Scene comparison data
--- START ---

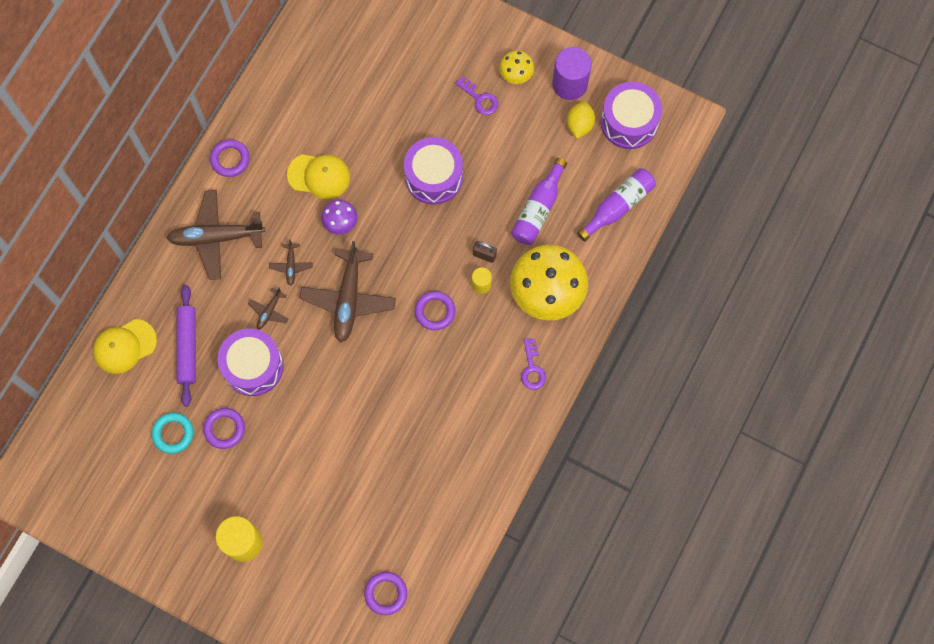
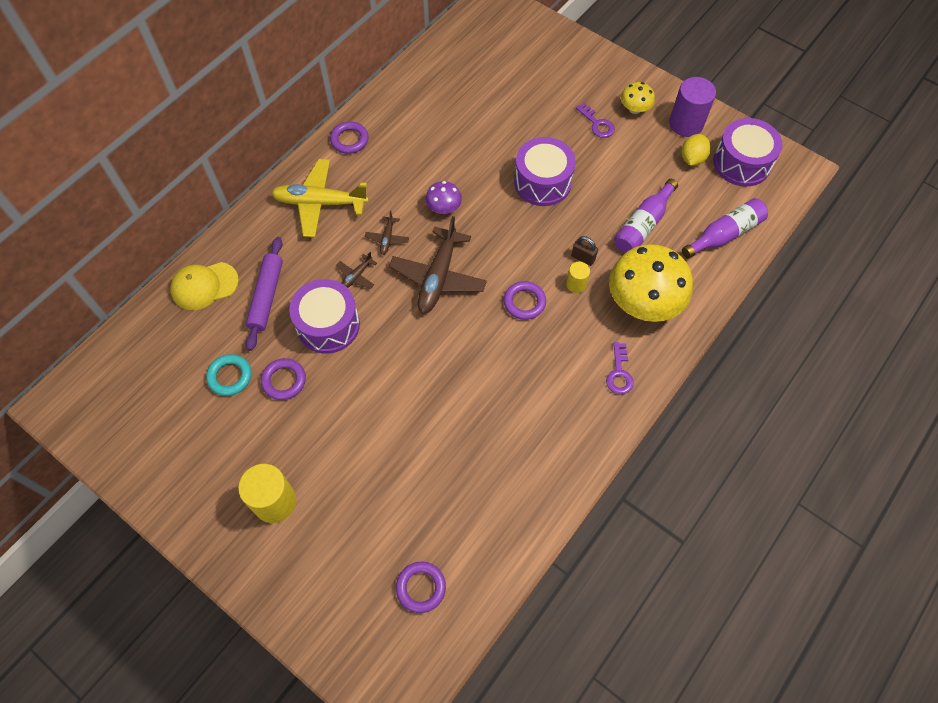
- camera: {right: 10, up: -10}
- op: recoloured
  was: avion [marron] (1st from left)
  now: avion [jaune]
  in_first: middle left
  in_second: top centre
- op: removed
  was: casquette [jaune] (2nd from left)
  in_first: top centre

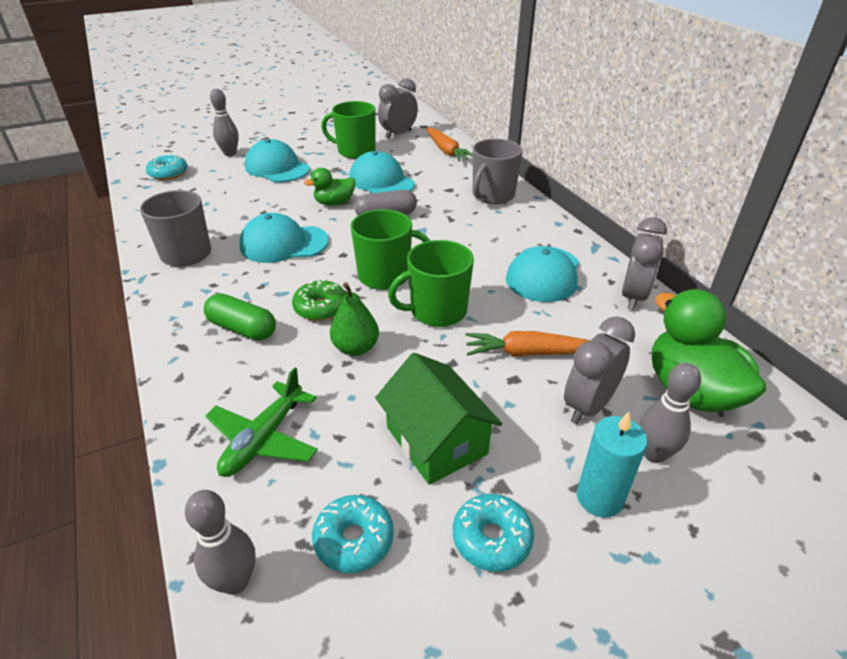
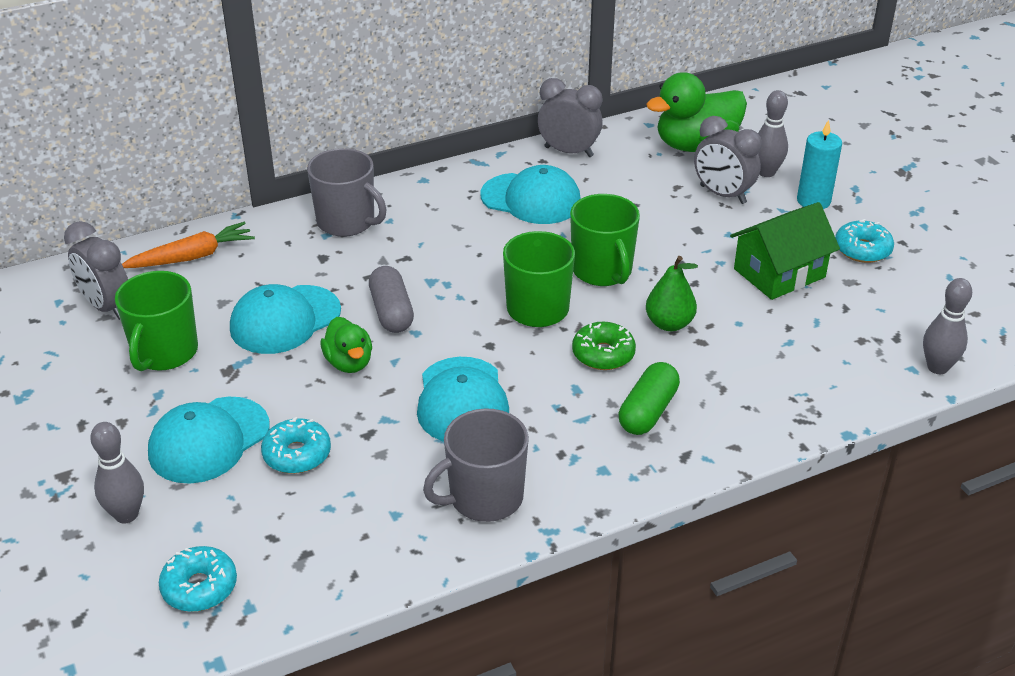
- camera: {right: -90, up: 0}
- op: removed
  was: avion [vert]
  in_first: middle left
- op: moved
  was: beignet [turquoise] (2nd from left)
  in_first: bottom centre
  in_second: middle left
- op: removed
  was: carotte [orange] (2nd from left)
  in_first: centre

--- END ---
--- START ---

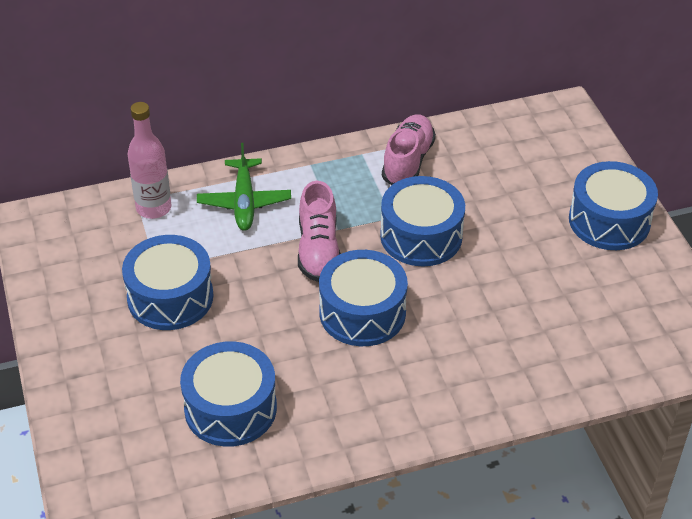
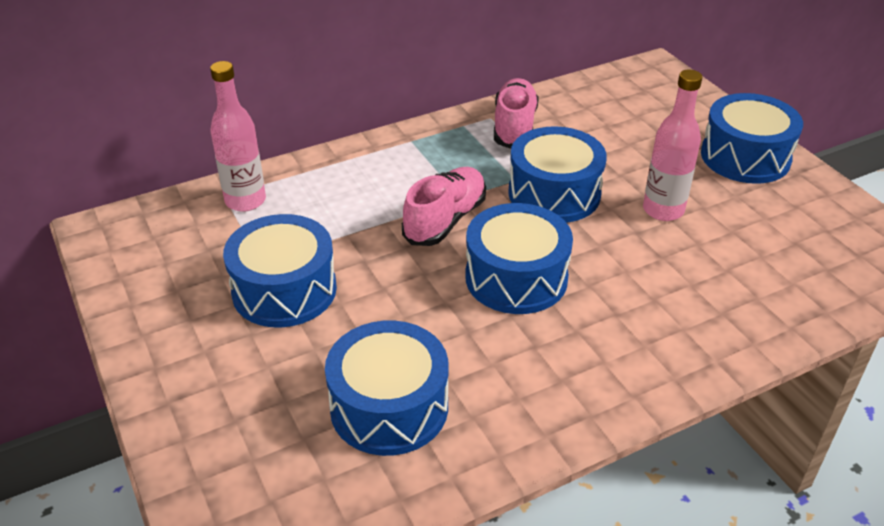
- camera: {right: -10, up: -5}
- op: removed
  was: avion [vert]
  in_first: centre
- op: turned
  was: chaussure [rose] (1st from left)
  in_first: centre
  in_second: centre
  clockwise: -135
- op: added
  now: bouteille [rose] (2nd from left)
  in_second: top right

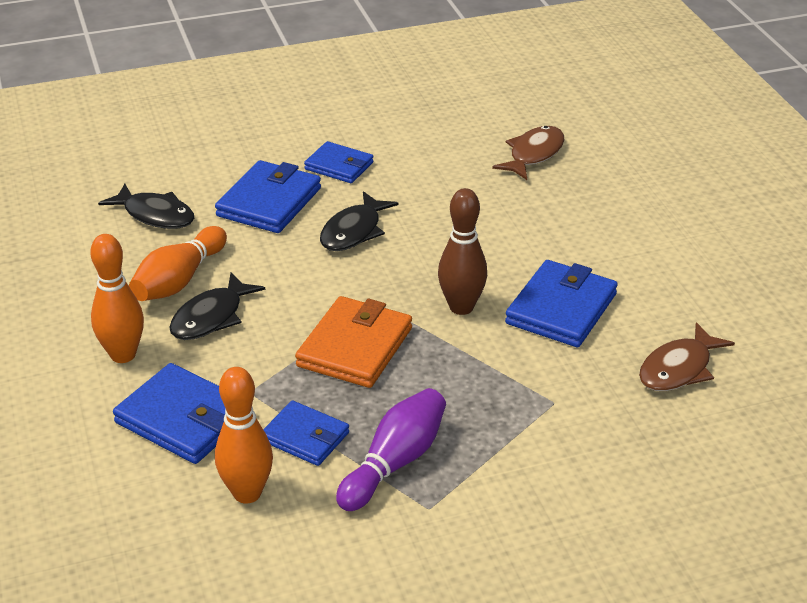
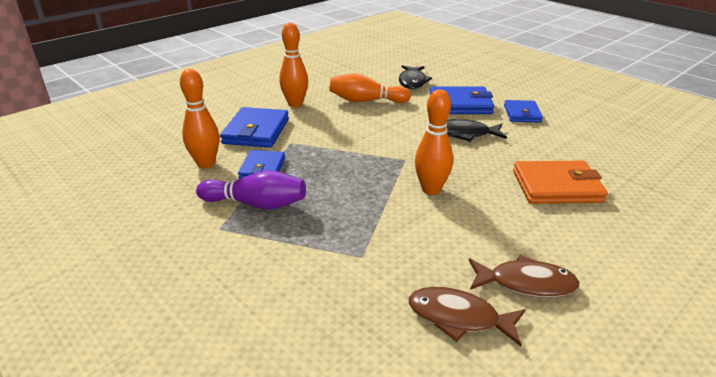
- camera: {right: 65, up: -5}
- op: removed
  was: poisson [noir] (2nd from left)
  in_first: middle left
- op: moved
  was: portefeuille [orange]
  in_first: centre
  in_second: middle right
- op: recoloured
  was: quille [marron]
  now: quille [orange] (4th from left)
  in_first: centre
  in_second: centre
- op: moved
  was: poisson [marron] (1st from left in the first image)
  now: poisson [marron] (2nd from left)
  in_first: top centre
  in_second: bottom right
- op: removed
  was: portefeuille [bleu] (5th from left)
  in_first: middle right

--- END ---
--- START ---

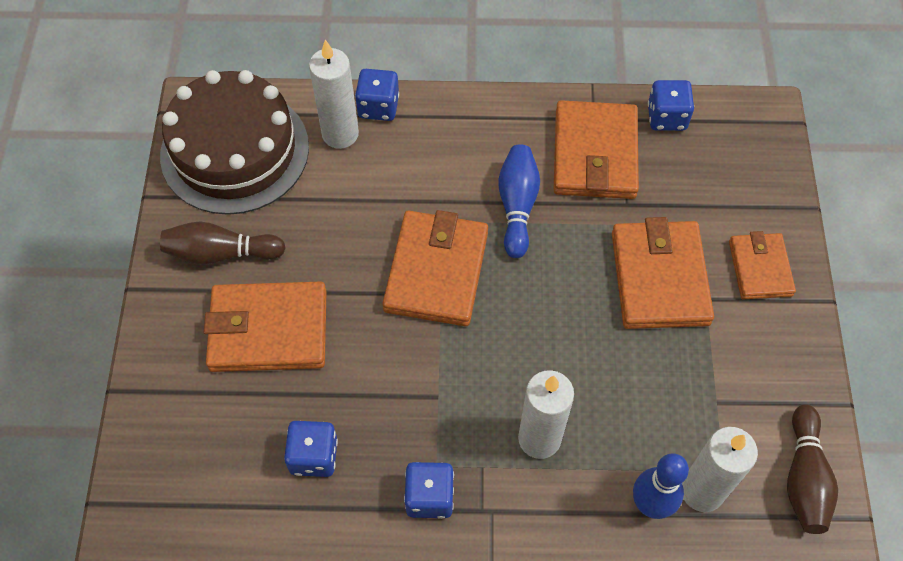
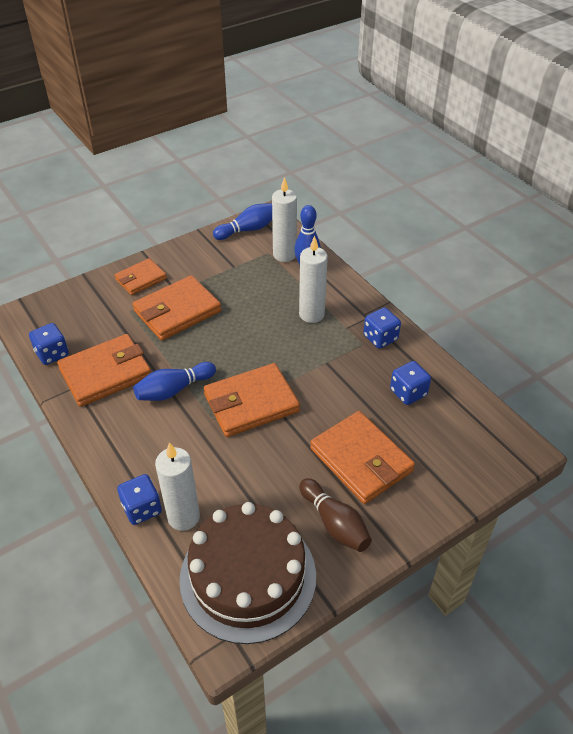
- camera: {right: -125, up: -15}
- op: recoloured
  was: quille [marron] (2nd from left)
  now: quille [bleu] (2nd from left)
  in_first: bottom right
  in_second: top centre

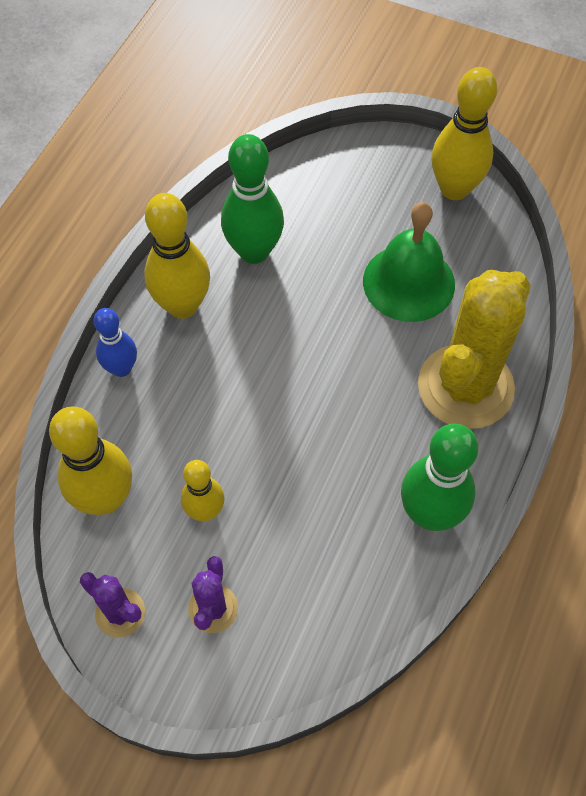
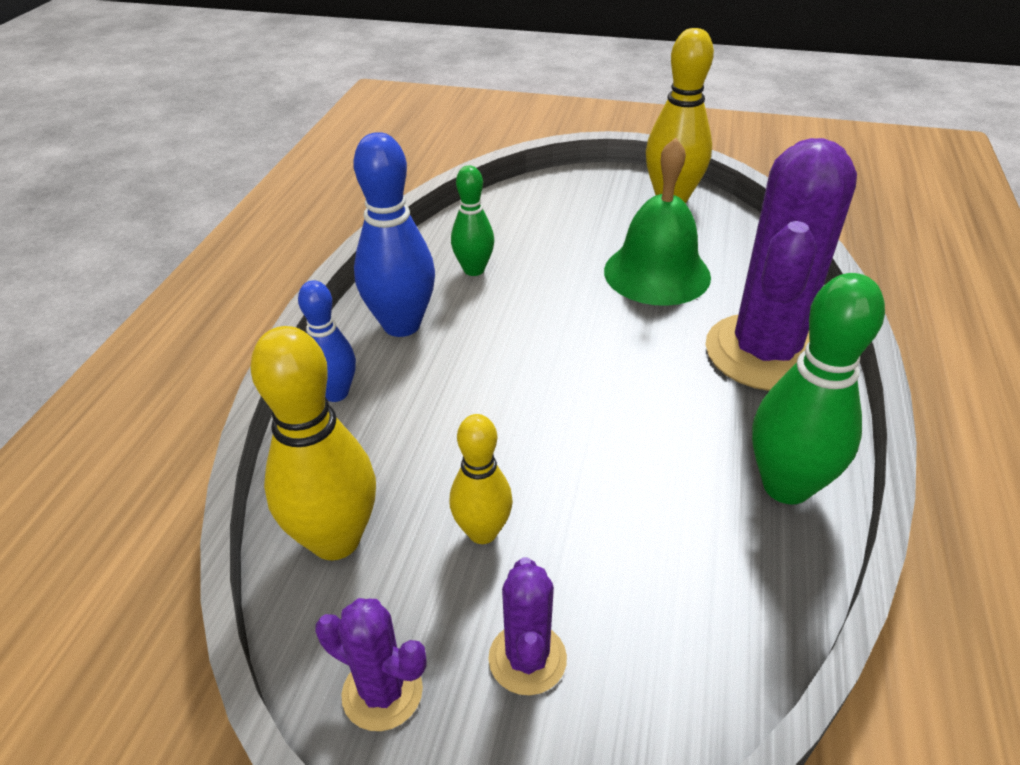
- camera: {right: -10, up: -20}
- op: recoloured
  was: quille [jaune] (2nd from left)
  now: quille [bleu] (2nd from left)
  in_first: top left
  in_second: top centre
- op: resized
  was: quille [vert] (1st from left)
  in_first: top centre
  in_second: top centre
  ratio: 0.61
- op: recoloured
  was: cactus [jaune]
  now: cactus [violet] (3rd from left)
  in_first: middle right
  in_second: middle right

--- END ---

→ Your objective
Using the data above, print exactly the lines from the line that contains "was: avion [marron] (1st from left)" through the line that contains "was: casquette [jaune] (2nd from left)", with both included.

→ Finished exercise
  was: avion [marron] (1st from left)
  now: avion [jaune]
  in_first: middle left
  in_second: top centre
- op: removed
  was: casquette [jaune] (2nd from left)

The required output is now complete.